Before-and-after change records:
====

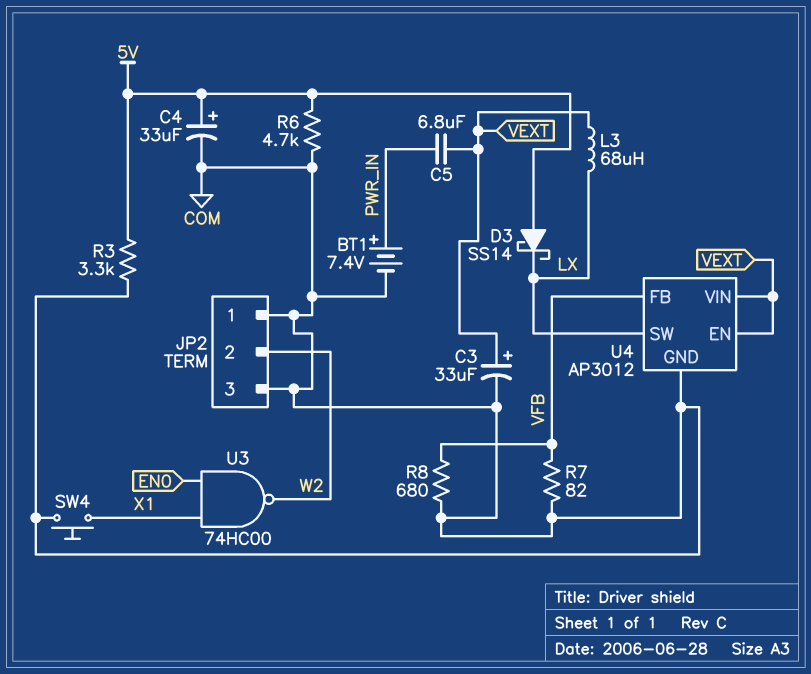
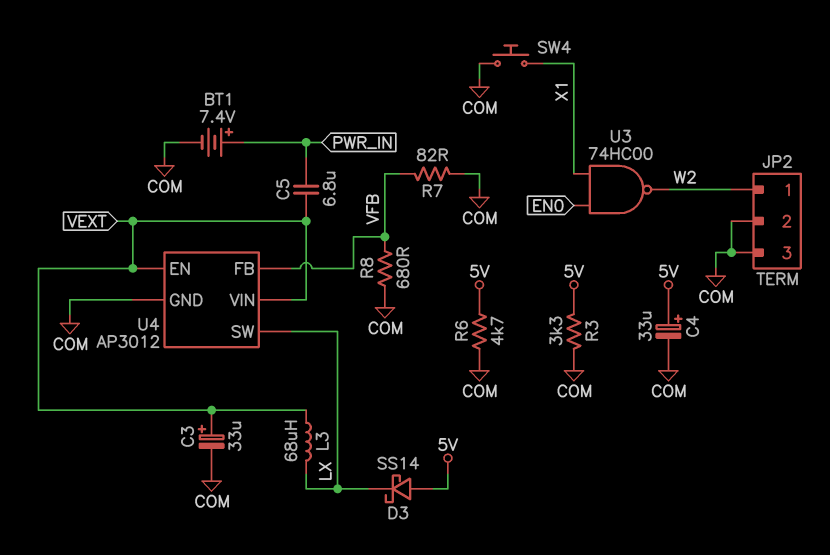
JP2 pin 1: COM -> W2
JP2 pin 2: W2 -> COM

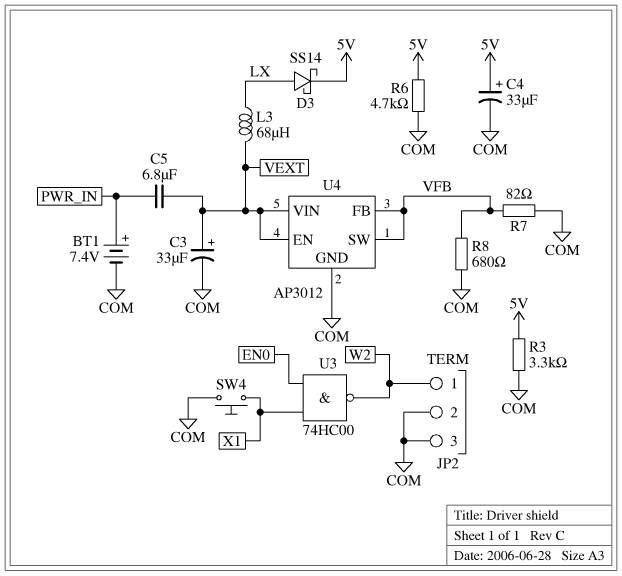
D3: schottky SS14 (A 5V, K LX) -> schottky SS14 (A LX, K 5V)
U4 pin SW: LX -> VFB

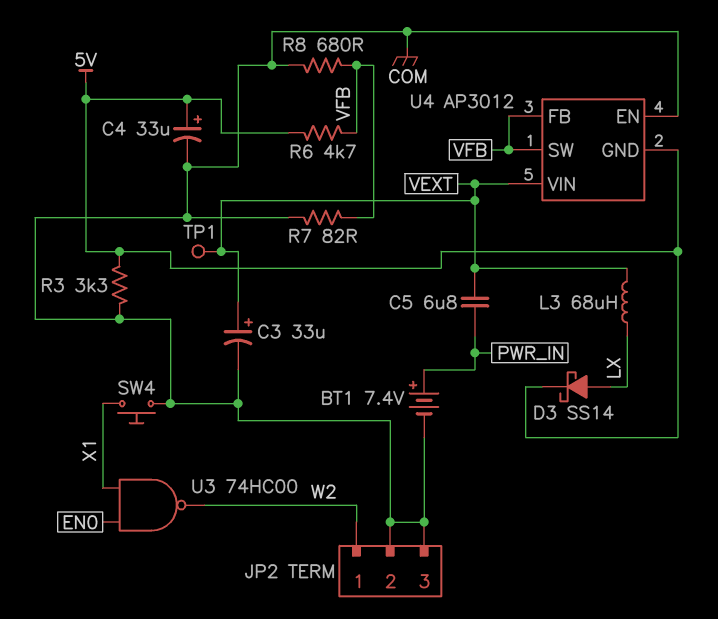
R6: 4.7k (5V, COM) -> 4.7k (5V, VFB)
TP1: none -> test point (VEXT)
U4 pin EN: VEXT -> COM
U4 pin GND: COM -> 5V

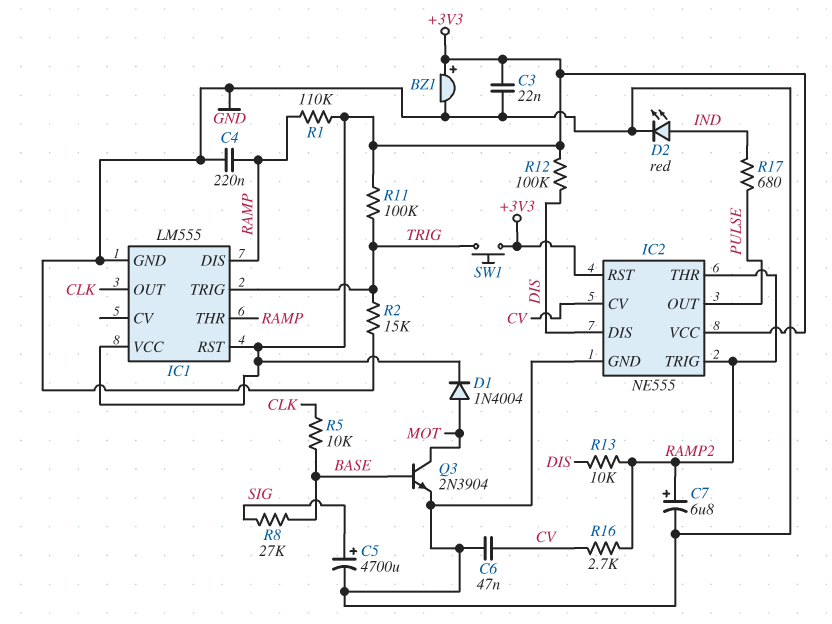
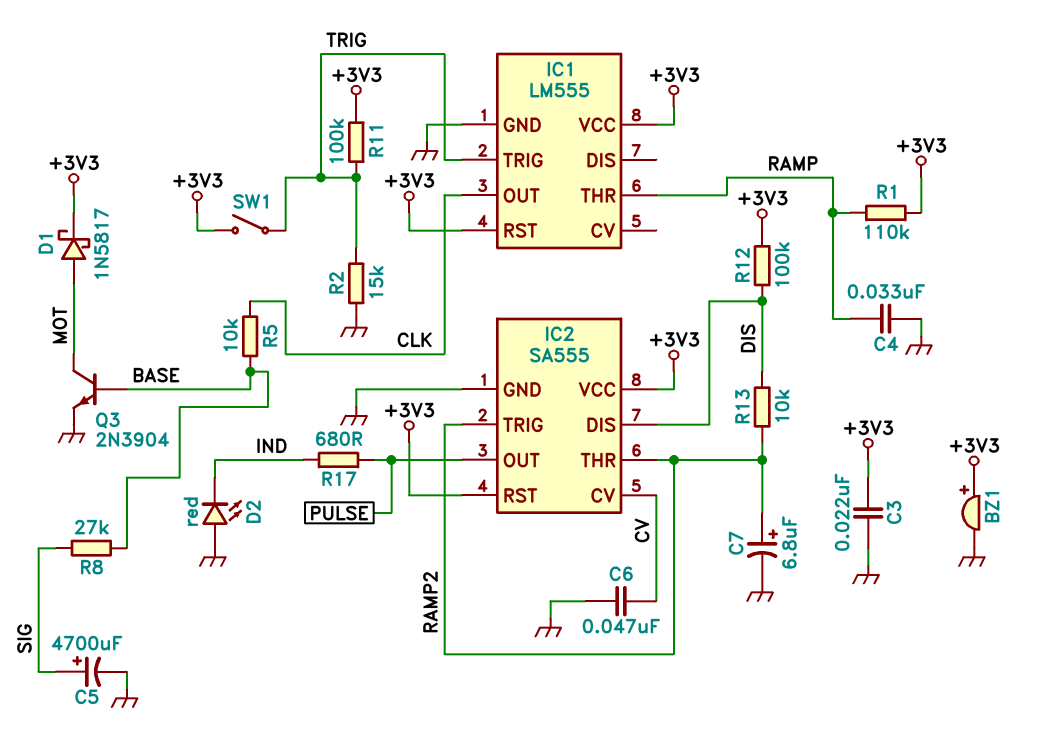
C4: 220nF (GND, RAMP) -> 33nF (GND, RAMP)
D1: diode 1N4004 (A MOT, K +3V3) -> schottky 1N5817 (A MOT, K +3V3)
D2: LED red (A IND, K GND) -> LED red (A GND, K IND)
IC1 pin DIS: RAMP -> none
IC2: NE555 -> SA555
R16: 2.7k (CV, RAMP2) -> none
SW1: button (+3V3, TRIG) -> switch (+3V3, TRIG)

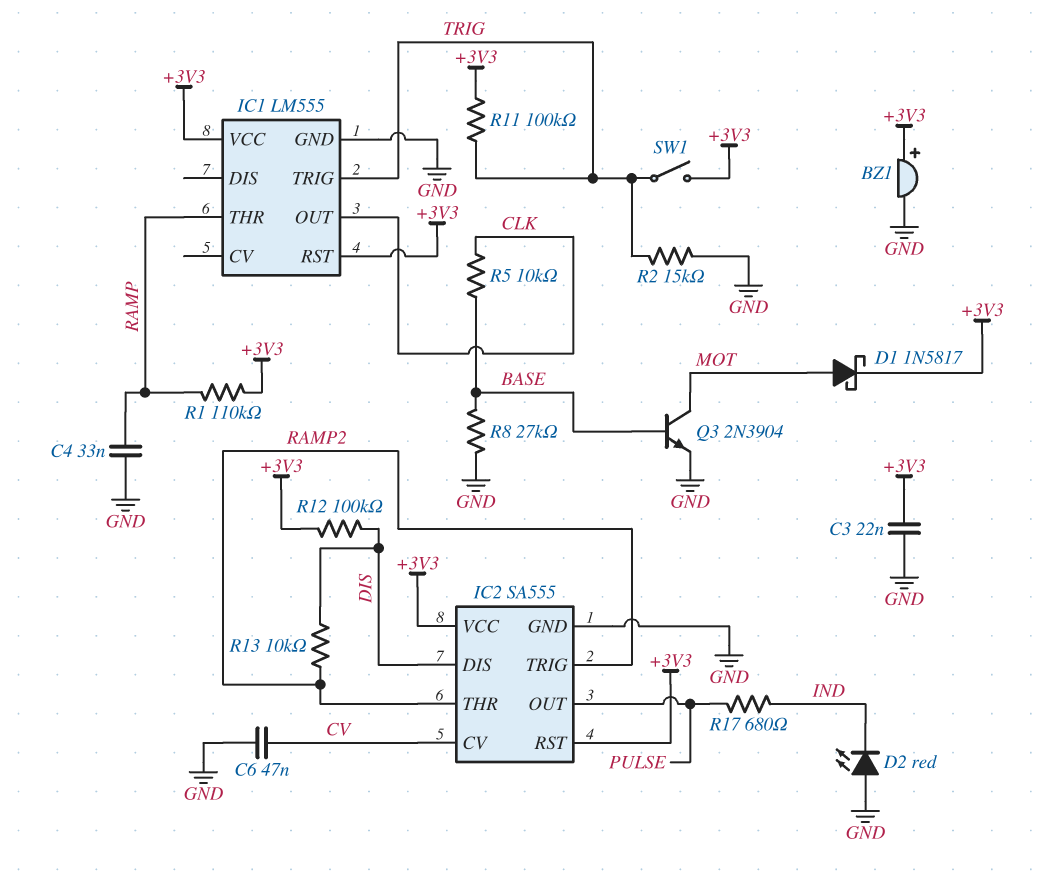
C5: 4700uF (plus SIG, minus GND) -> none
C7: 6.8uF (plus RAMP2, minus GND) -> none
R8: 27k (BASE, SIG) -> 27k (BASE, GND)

====

Instructions for the task: Transcribe every line of the data exactly. No pictures go in the copy.

Answer space:
JP2 pin 1: COM -> W2
JP2 pin 2: W2 -> COM

D3: schottky SS14 (A 5V, K LX) -> schottky SS14 (A LX, K 5V)
U4 pin SW: LX -> VFB

R6: 4.7k (5V, COM) -> 4.7k (5V, VFB)
TP1: none -> test point (VEXT)
U4 pin EN: VEXT -> COM
U4 pin GND: COM -> 5V

C4: 220nF (GND, RAMP) -> 33nF (GND, RAMP)
D1: diode 1N4004 (A MOT, K +3V3) -> schottky 1N5817 (A MOT, K +3V3)
D2: LED red (A IND, K GND) -> LED red (A GND, K IND)
IC1 pin DIS: RAMP -> none
IC2: NE555 -> SA555
R16: 2.7k (CV, RAMP2) -> none
SW1: button (+3V3, TRIG) -> switch (+3V3, TRIG)

C5: 4700uF (plus SIG, minus GND) -> none
C7: 6.8uF (plus RAMP2, minus GND) -> none
R8: 27k (BASE, SIG) -> 27k (BASE, GND)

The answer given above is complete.